▸ ABOUT THIS EXERCISE
Keep the pictures out, and restate the listing that follows exactly as written.

• • • • • • •

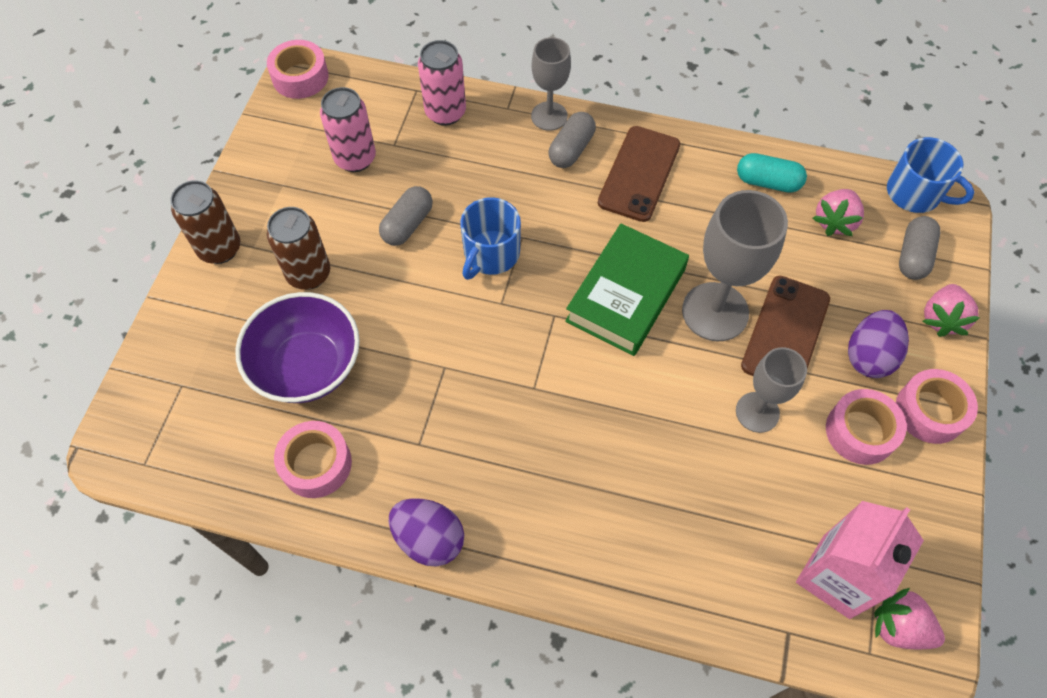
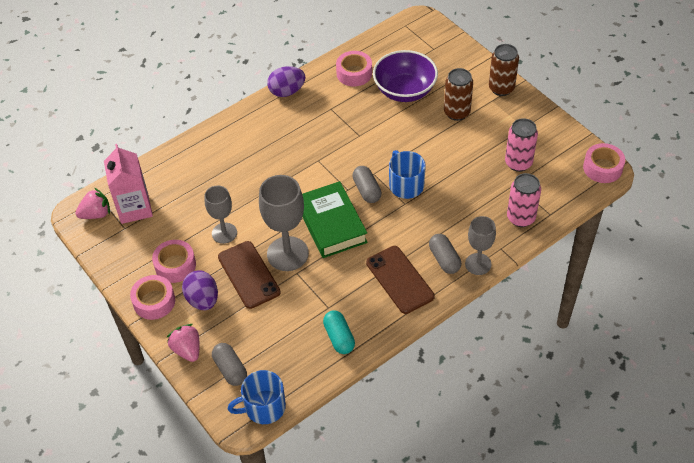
camera: 130 degrees right, 10 degrees down
grey capsule [379,186,433,246] -> grey capsule moved to [352,166,382,203]
turquoise capsule [737,153,807,193] -> turquoise capsule turned 75 degrees counterclockwise [323,310,355,354]
pink strawberry [813,189,864,236] -> none

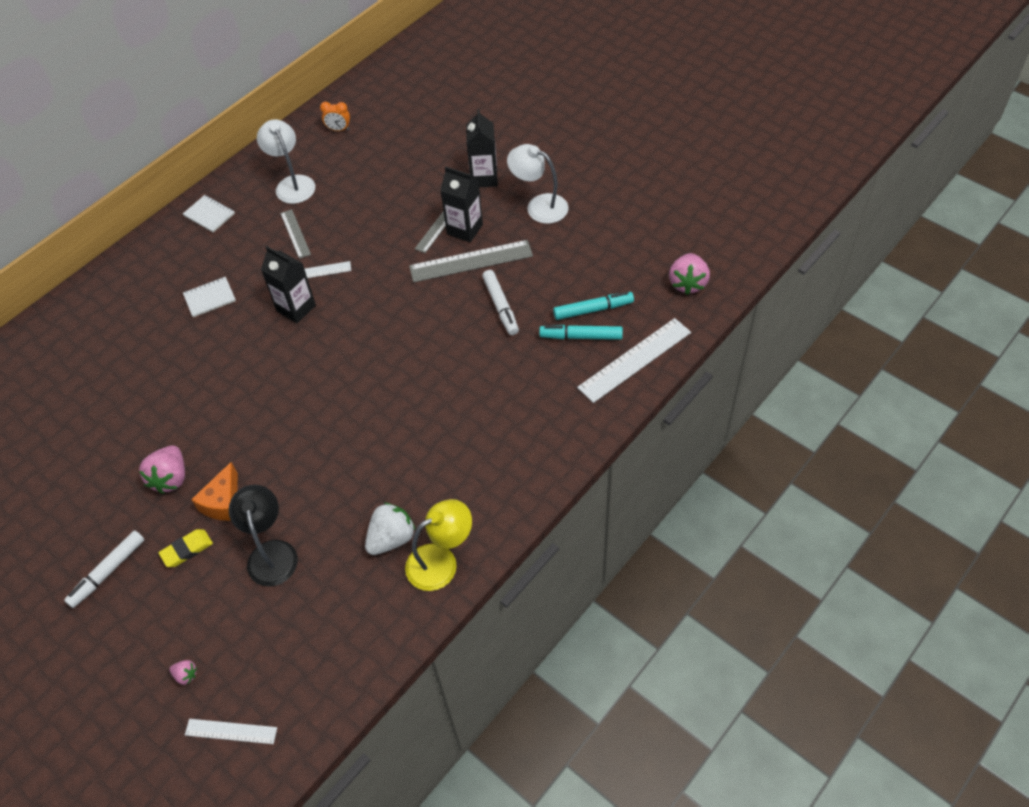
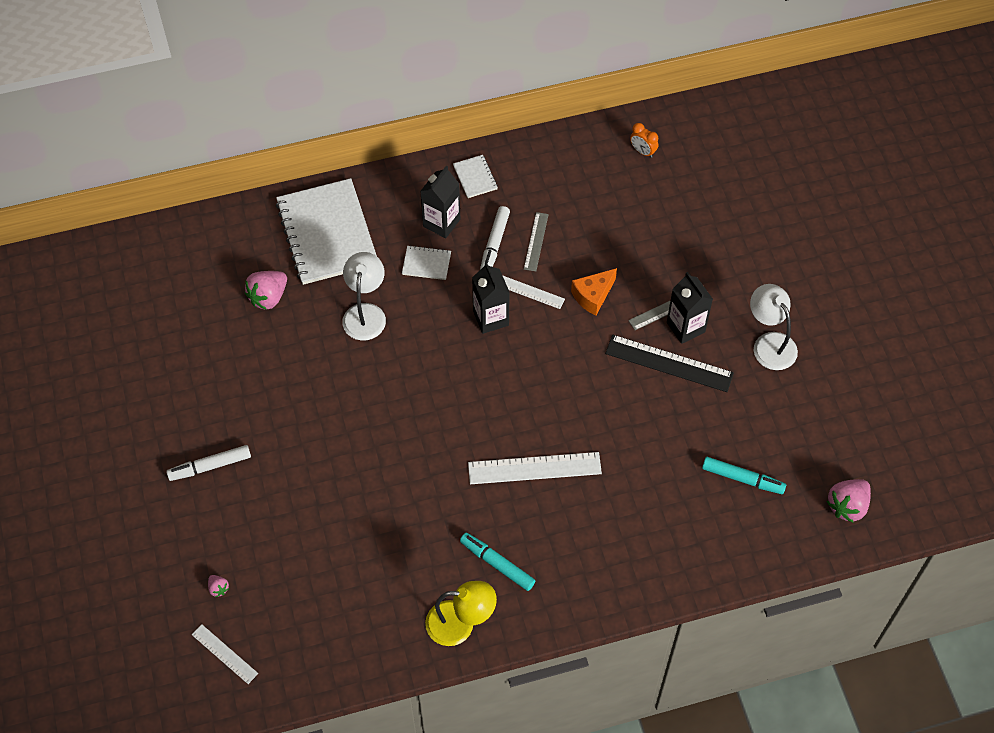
camera: 30 degrees right, 5 degrees up
pink strawberry [139,445,185,494] -> pink strawberry moved to [245,271,287,310]
yellow eraser [159,529,213,567] -> none
orange cheese [191,462,238,521] -> orange cheese moved to [571,268,617,316]
black lamp [229,485,298,587] -> none
white lamp [257,119,315,204] -> white lamp moved to [342,252,386,340]
white strawberry [365,503,416,555] -> none
grey ruler [409,240,533,282] -> black ruler [605,335,734,392]
black carton [466,109,498,187] -> black carton moved to [420,166,460,238]
white marker [482,270,519,335] -> white marker moved to [480,206,510,270]
turquoise marker [539,325,623,340] -> turquoise marker moved to [460,533,535,591]
white ruler [577,318,691,403] -> white ruler moved to [468,452,602,484]
none -> white notebook [276,178,377,285]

• • • • • • •

▸ TASK SOLUTION
camera: 130 degrees right, 10 degrees down
grey capsule [379,186,433,246] -> grey capsule moved to [352,166,382,203]
turquoise capsule [737,153,807,193] -> turquoise capsule turned 75 degrees counterclockwise [323,310,355,354]
pink strawberry [813,189,864,236] -> none

camera: 30 degrees right, 5 degrees up
pink strawberry [139,445,185,494] -> pink strawberry moved to [245,271,287,310]
yellow eraser [159,529,213,567] -> none
orange cheese [191,462,238,521] -> orange cheese moved to [571,268,617,316]
black lamp [229,485,298,587] -> none
white lamp [257,119,315,204] -> white lamp moved to [342,252,386,340]
white strawberry [365,503,416,555] -> none
grey ruler [409,240,533,282] -> black ruler [605,335,734,392]
black carton [466,109,498,187] -> black carton moved to [420,166,460,238]
white marker [482,270,519,335] -> white marker moved to [480,206,510,270]
turquoise marker [539,325,623,340] -> turquoise marker moved to [460,533,535,591]
white ruler [577,318,691,403] -> white ruler moved to [468,452,602,484]
none -> white notebook [276,178,377,285]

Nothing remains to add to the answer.